WORK ORDER:
Pictures are not part of the answer. Return the lines from the one containing "STEPPER pin IN3: D2 -> A0" through the end of the data, both included, exactly as they appear.

━━━━━━━━

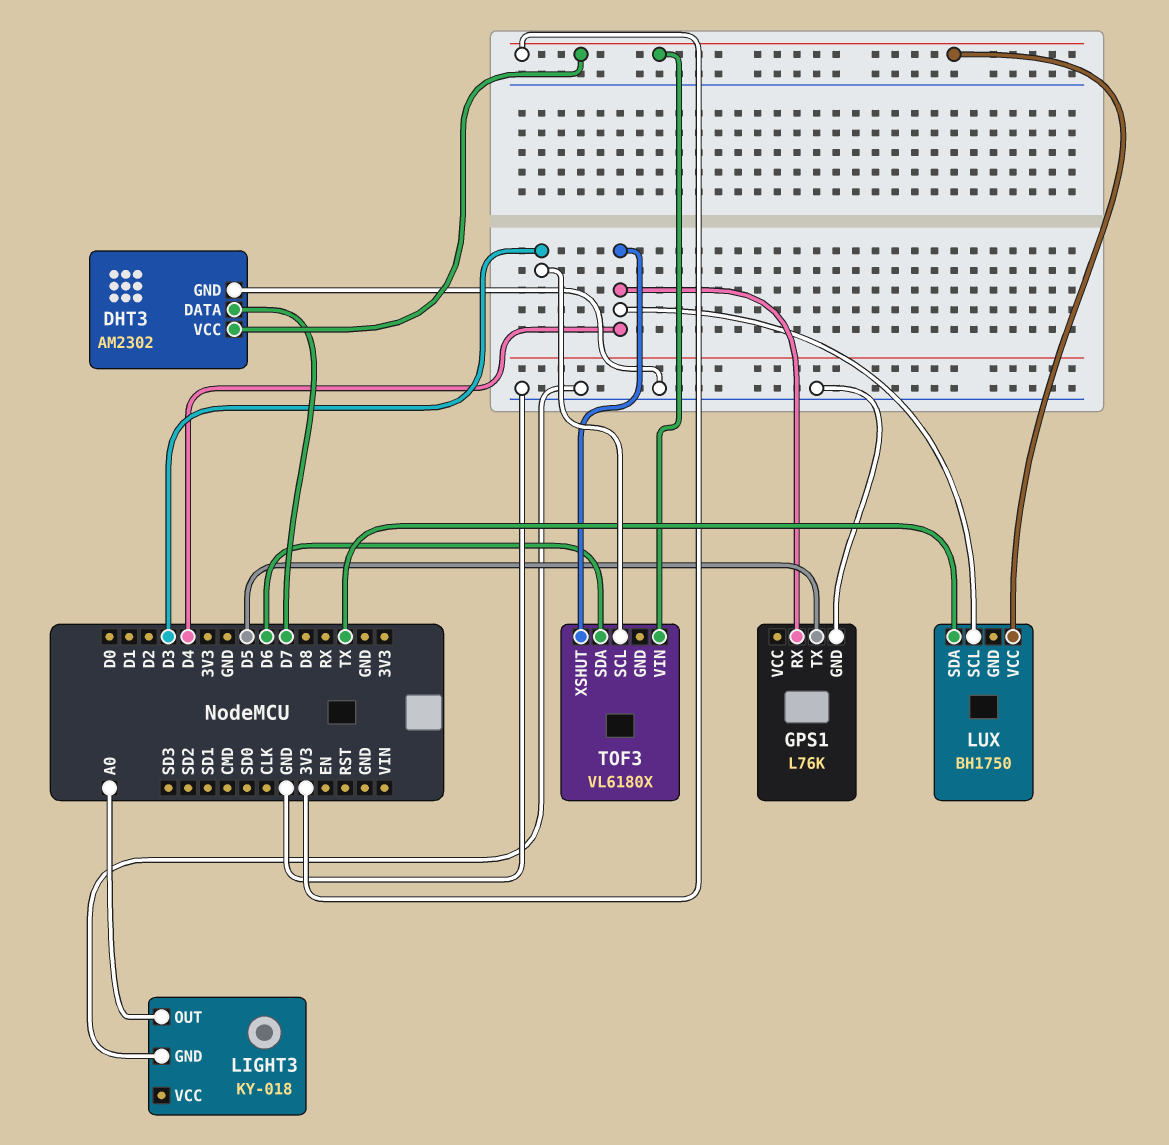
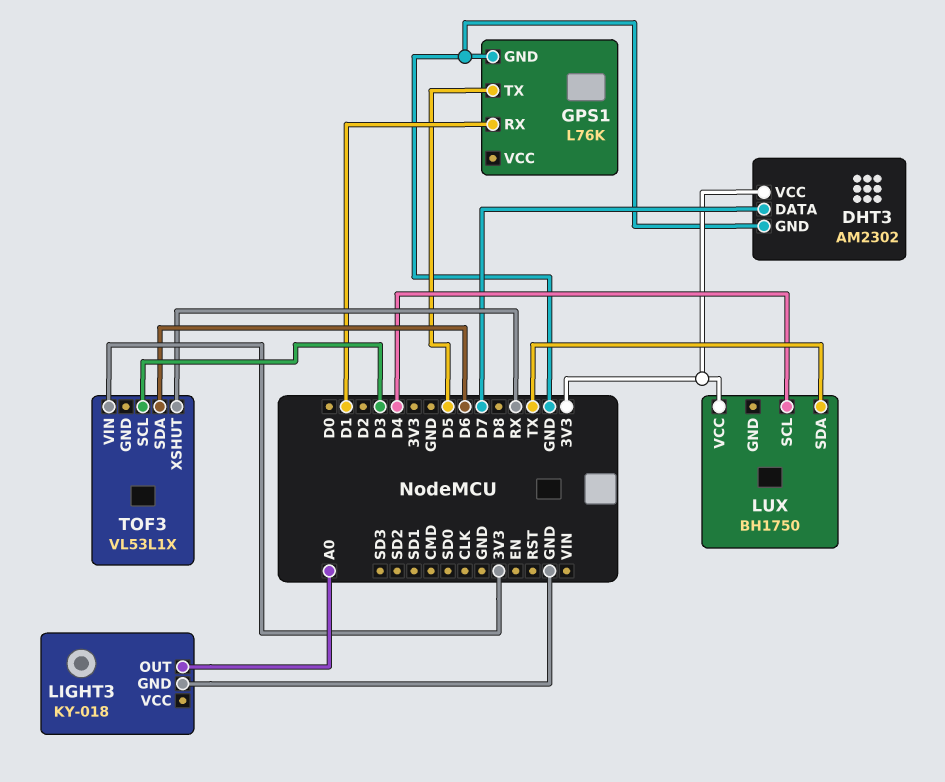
GPS1 pin RX: D4 -> D1
TOF3: VL6180X -> VL53L1X
TOF3 pin XSHUT: D4 -> RX

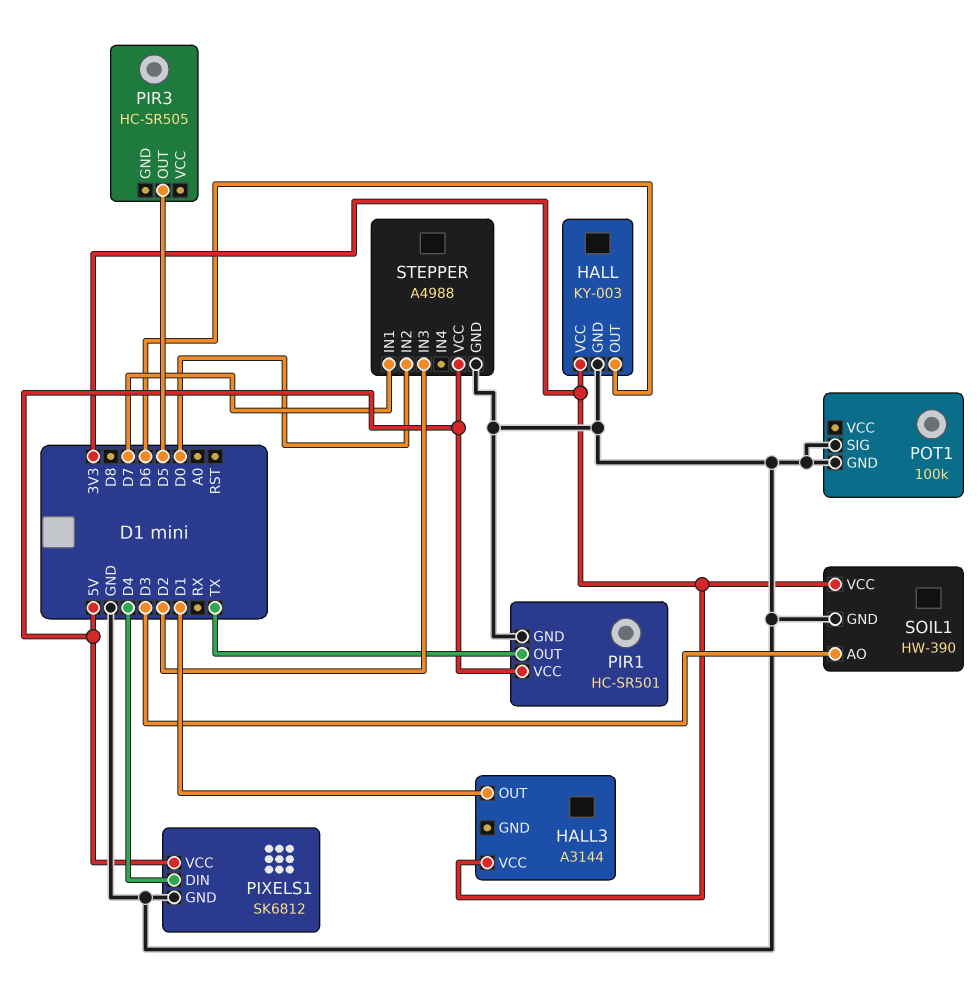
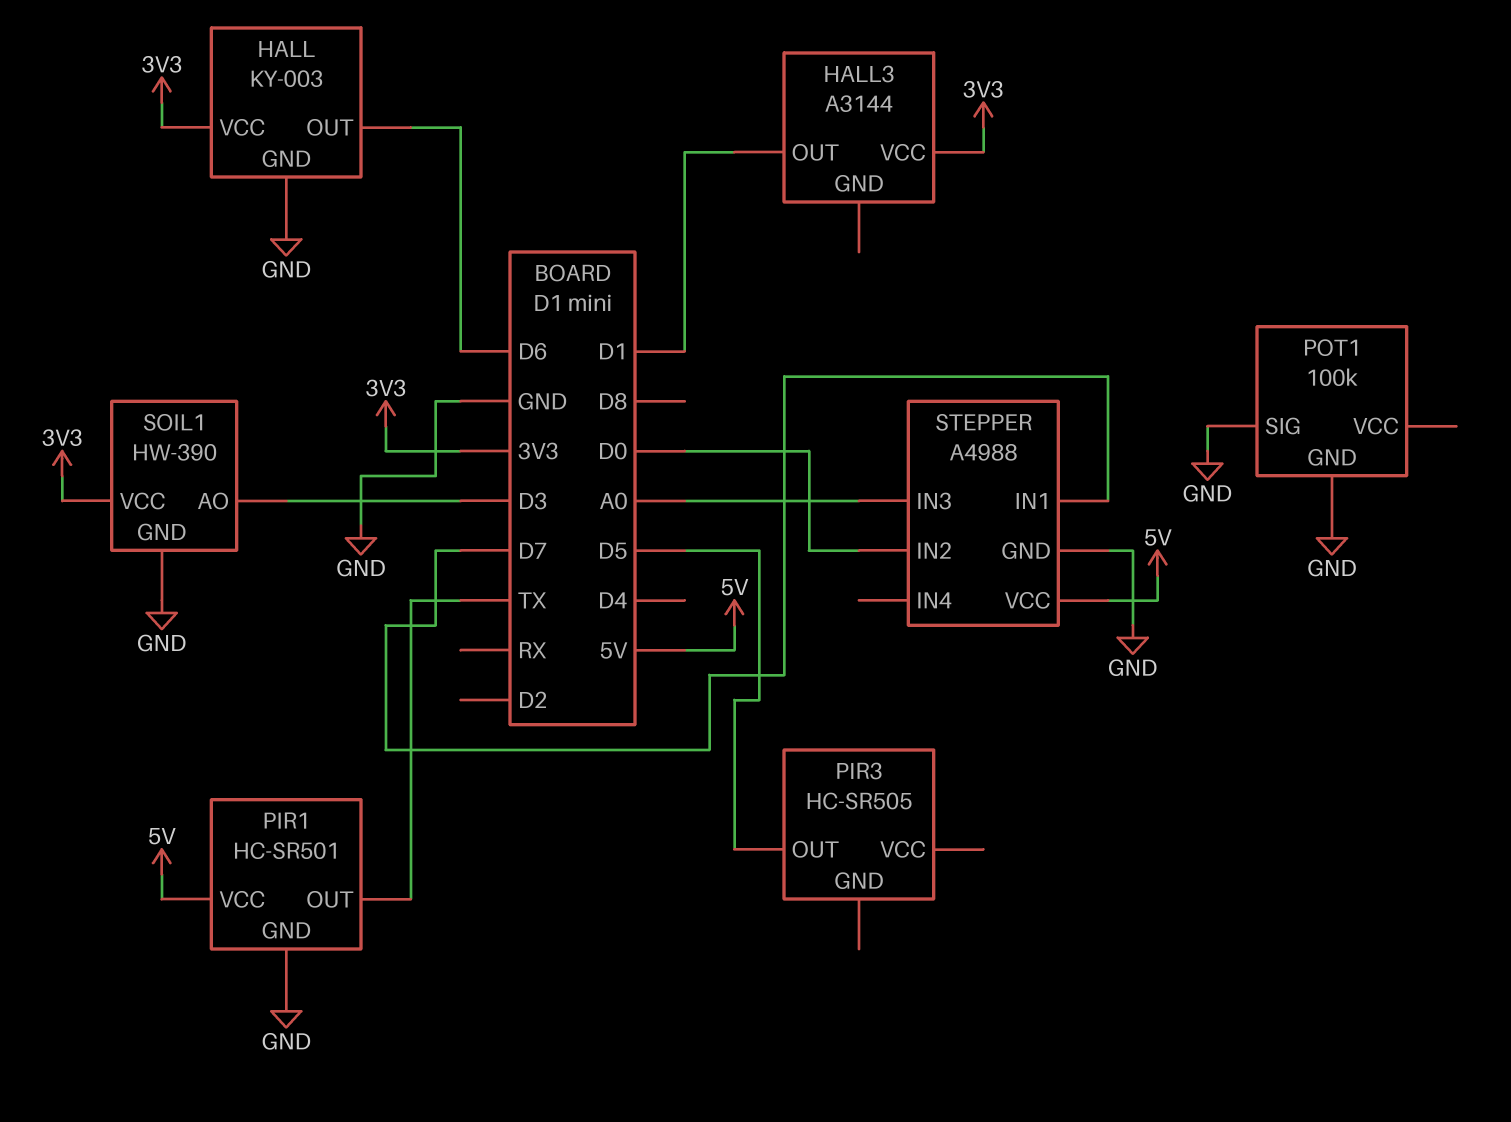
PIXELS1: SK6812 -> none
PIXELS1 pin DIN: D4 -> none
PIXELS1 pin GND: GND -> none
PIXELS1 pin VCC: 5V -> none
STEPPER pin IN3: D2 -> A0

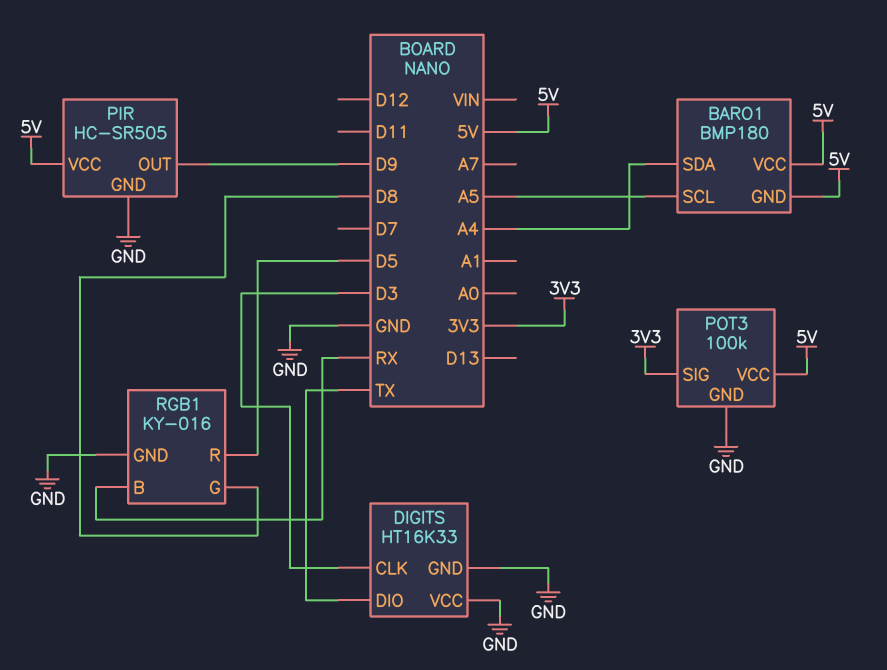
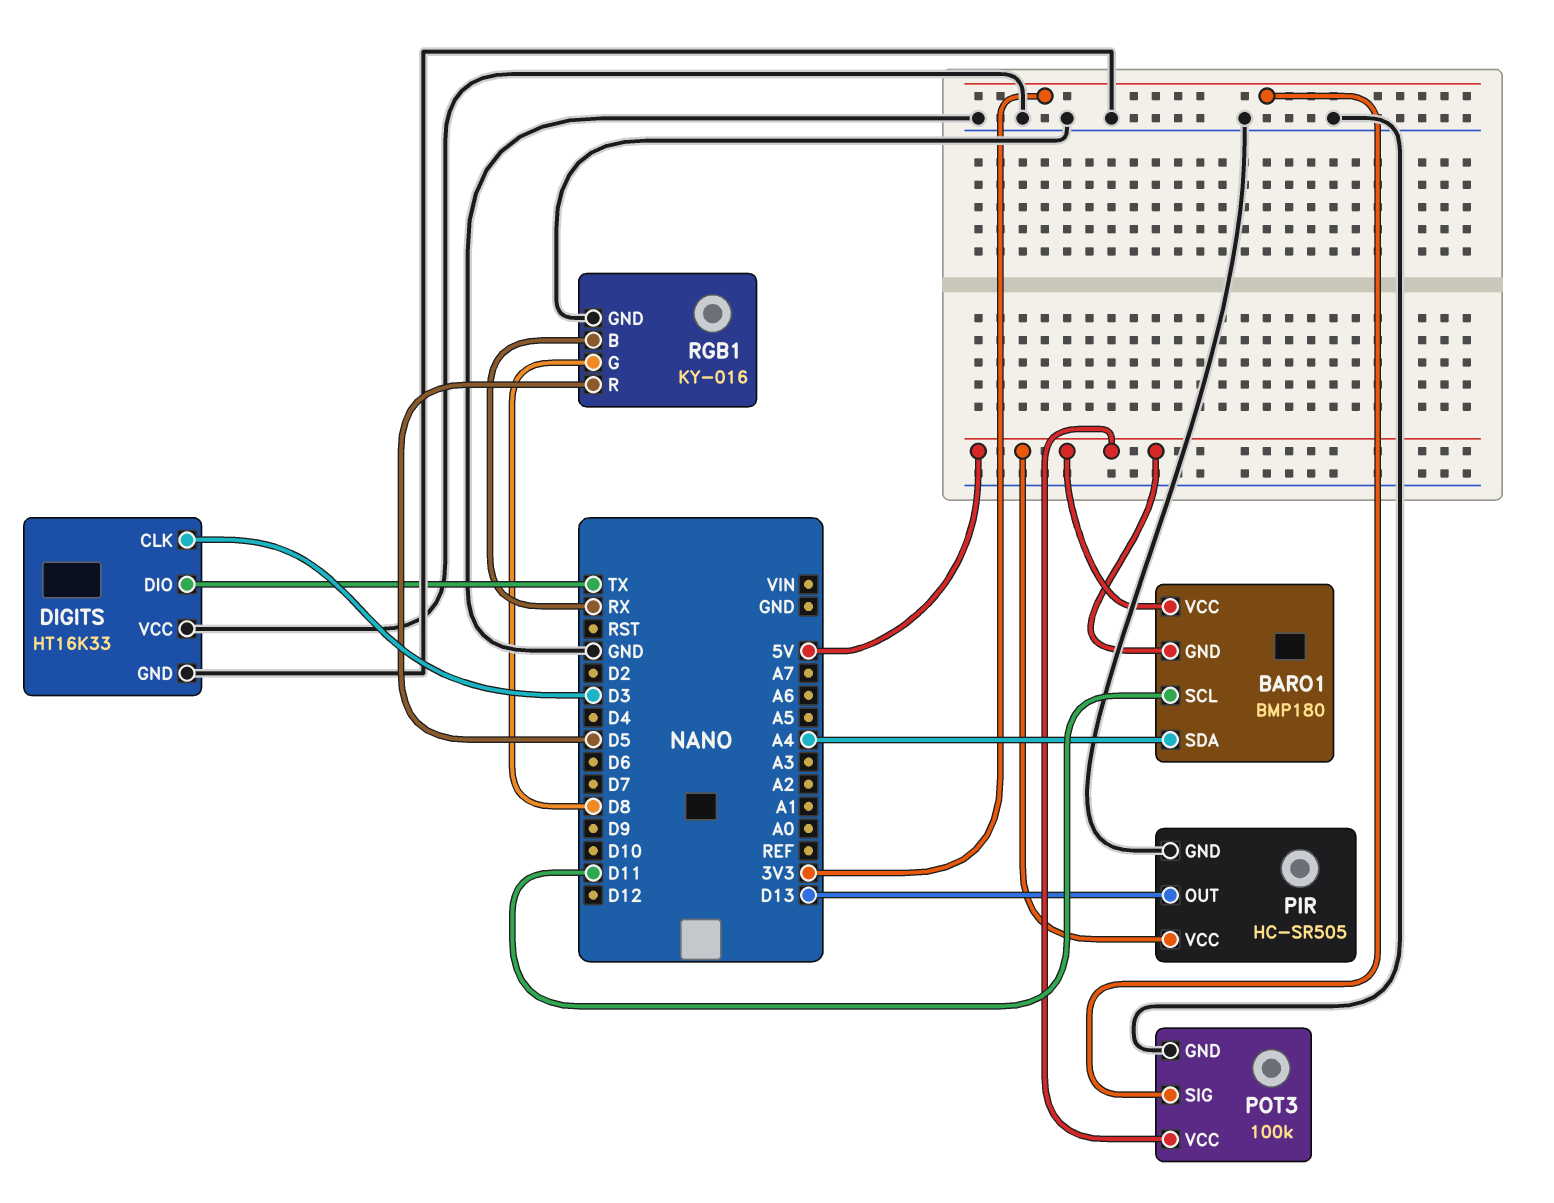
BARO1 pin SCL: A5 -> D11
PIR pin OUT: D9 -> D13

━━━━━━━━

RESPONSE:
STEPPER pin IN3: D2 -> A0

BARO1 pin SCL: A5 -> D11
PIR pin OUT: D9 -> D13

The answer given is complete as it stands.